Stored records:
▼▼▼
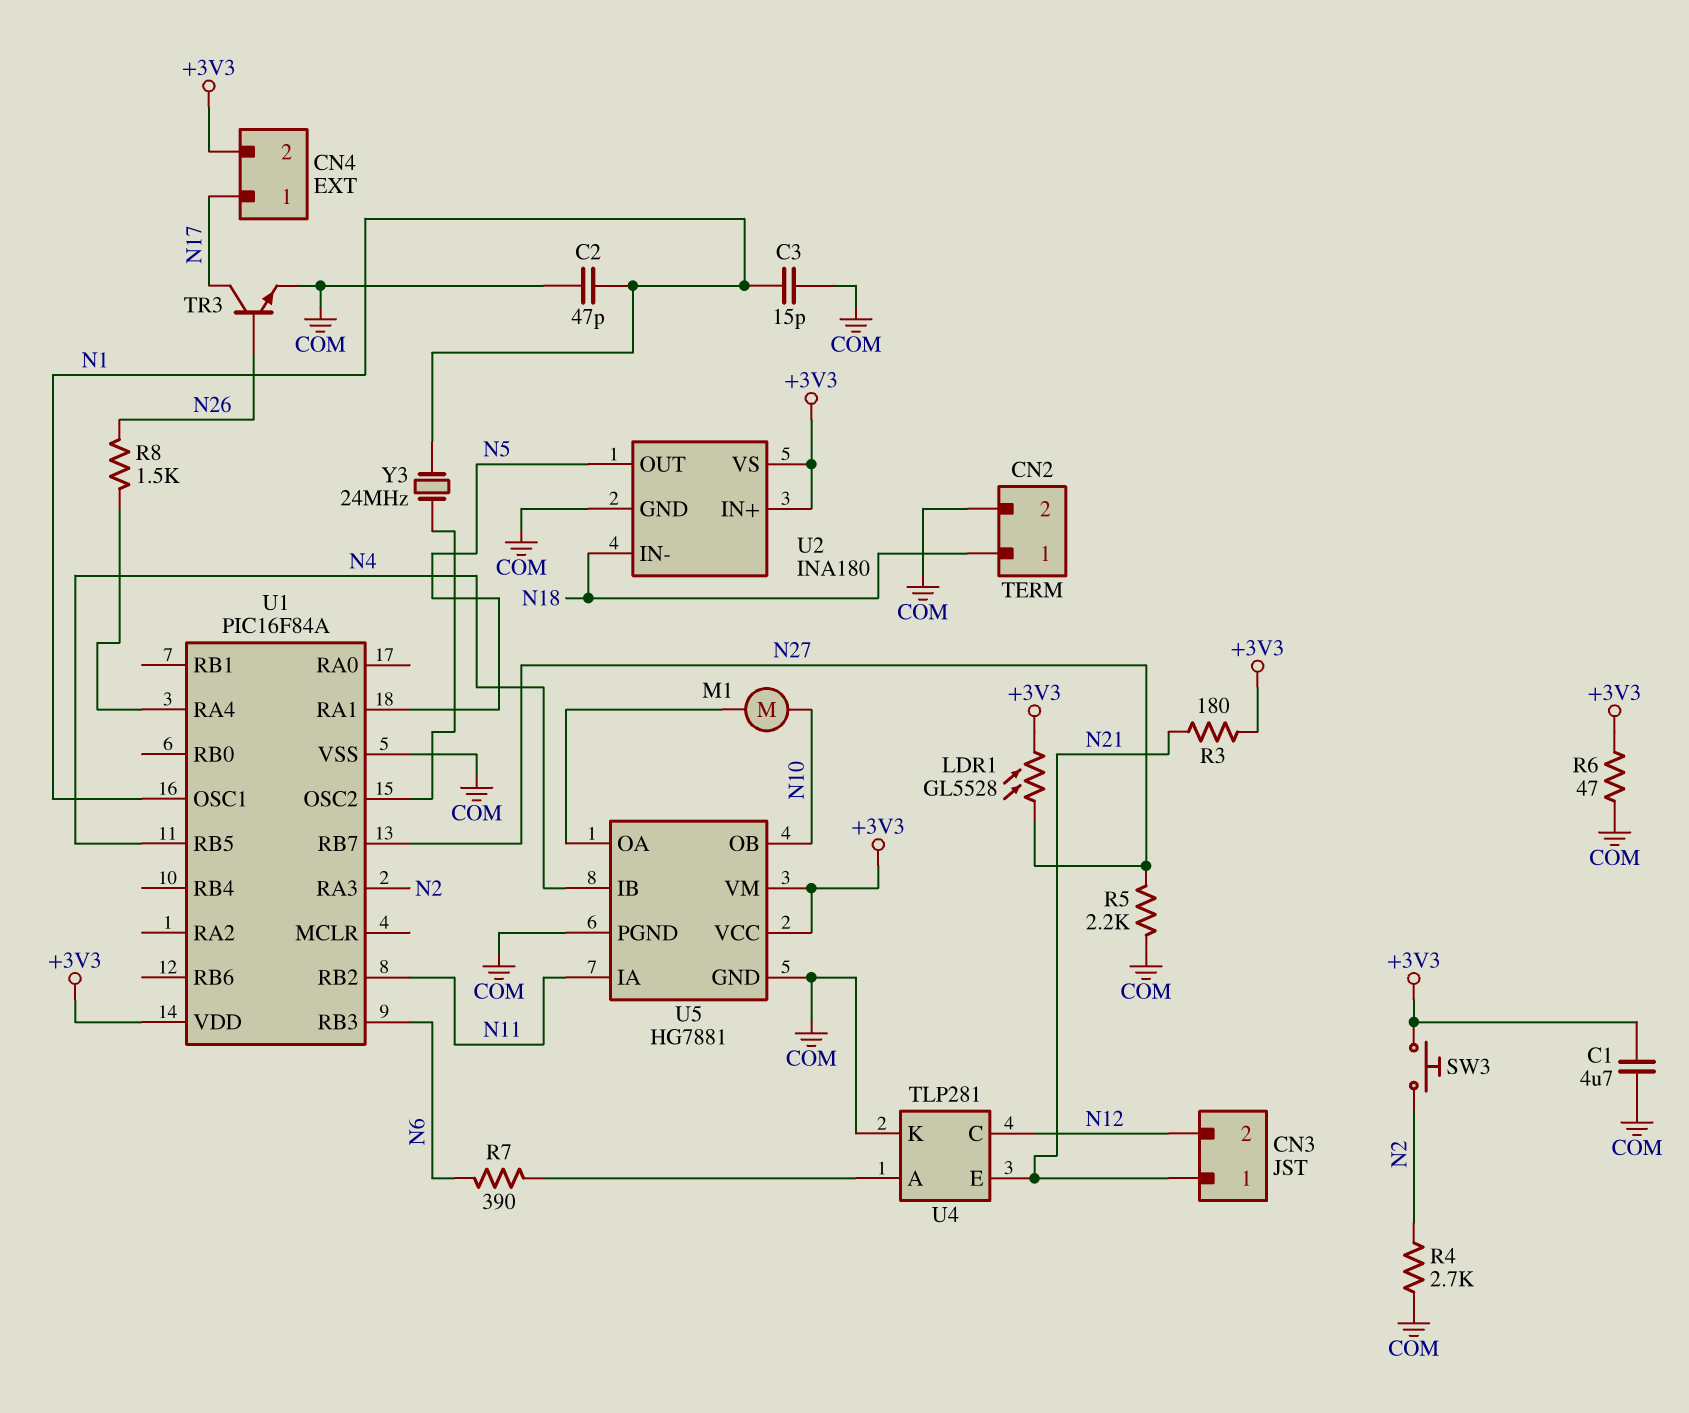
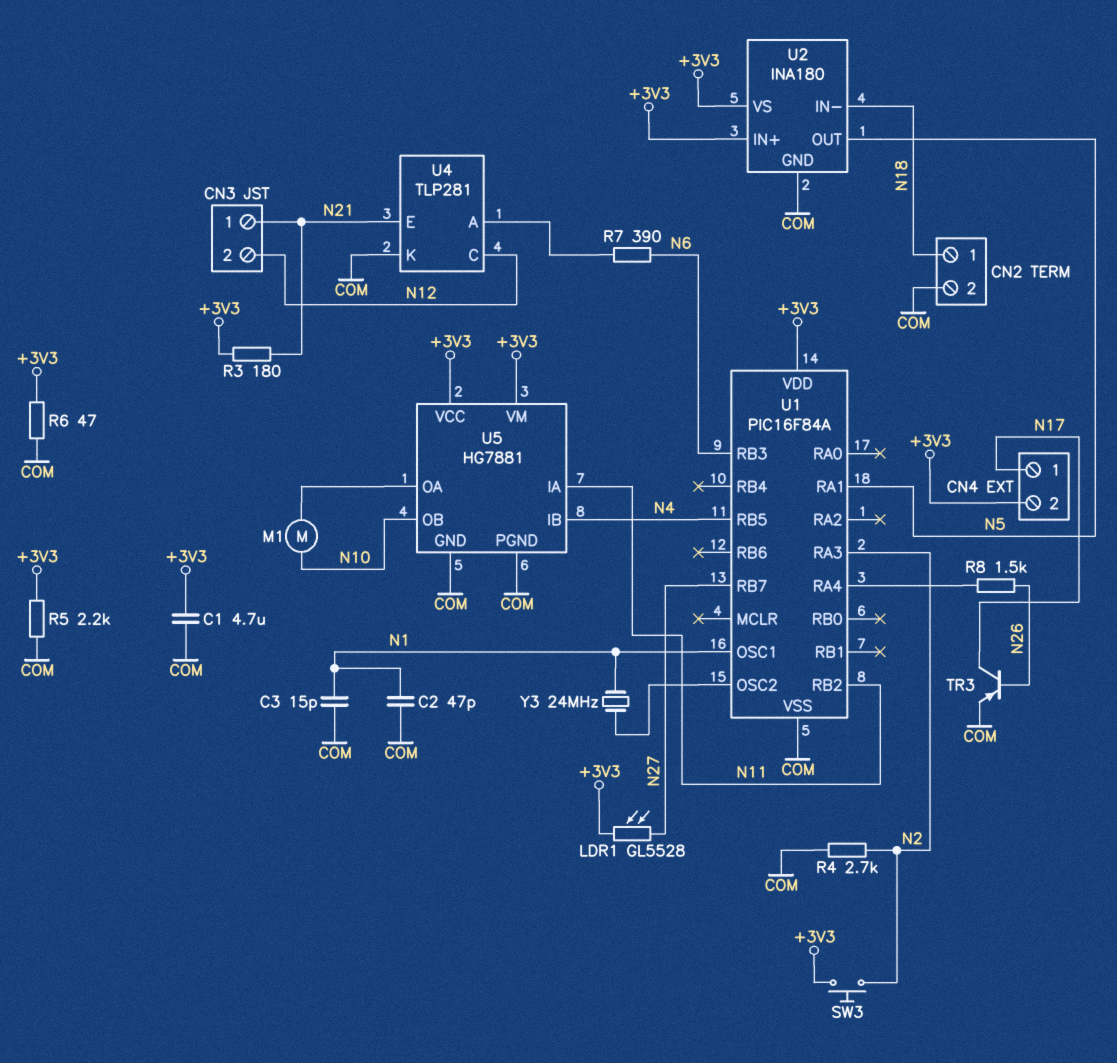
R5: 2.2k (COM, N27) -> 2.2k (+3V3, COM)
TR3: NPN (B N26, C N17, E COM) -> PNP (B N26, C N17, E COM)

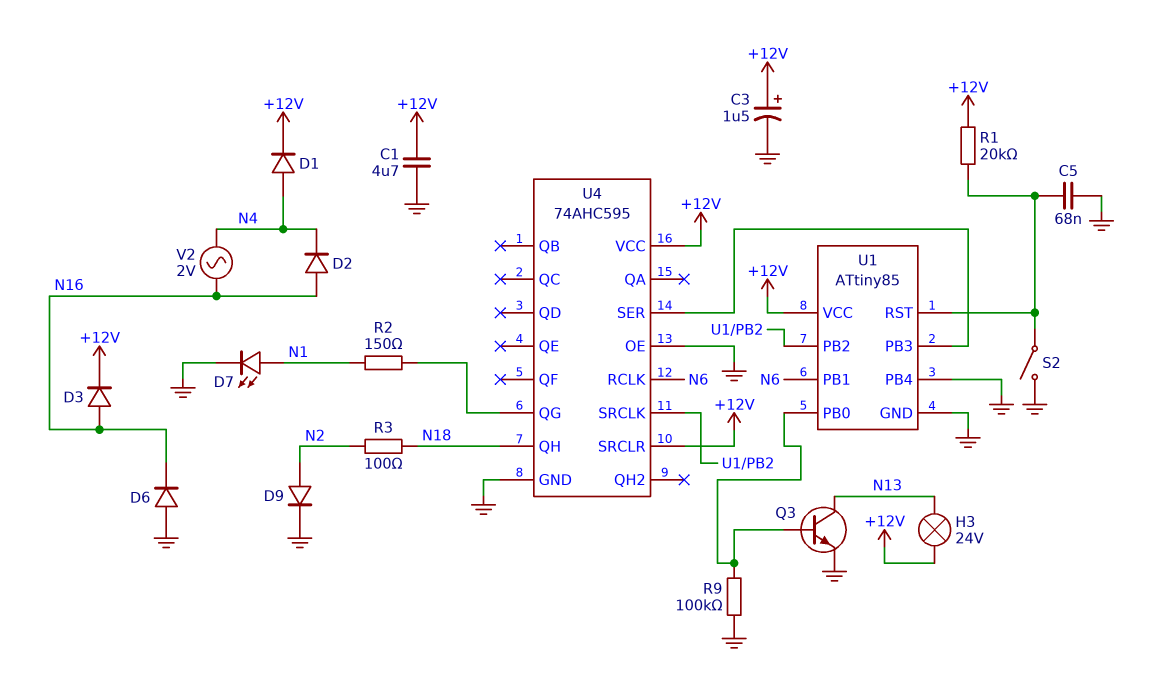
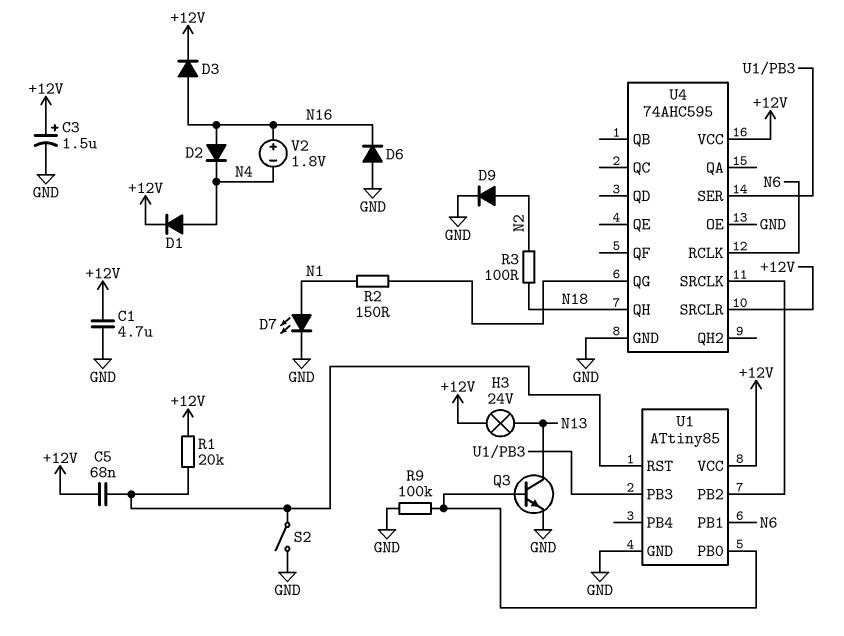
C5: 68nF (GND, U1/RST) -> 68nF (+12V, U1/RST)
U1 pin PB4: GND -> none
V2: AC 2V (N4, N16) -> 1.8V (plus N16, minus N4)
▲▲▲
> Exercise details: Without the pictures, print all of the records exactly.

> Exercise result:
R5: 2.2k (COM, N27) -> 2.2k (+3V3, COM)
TR3: NPN (B N26, C N17, E COM) -> PNP (B N26, C N17, E COM)

C5: 68nF (GND, U1/RST) -> 68nF (+12V, U1/RST)
U1 pin PB4: GND -> none
V2: AC 2V (N4, N16) -> 1.8V (plus N16, minus N4)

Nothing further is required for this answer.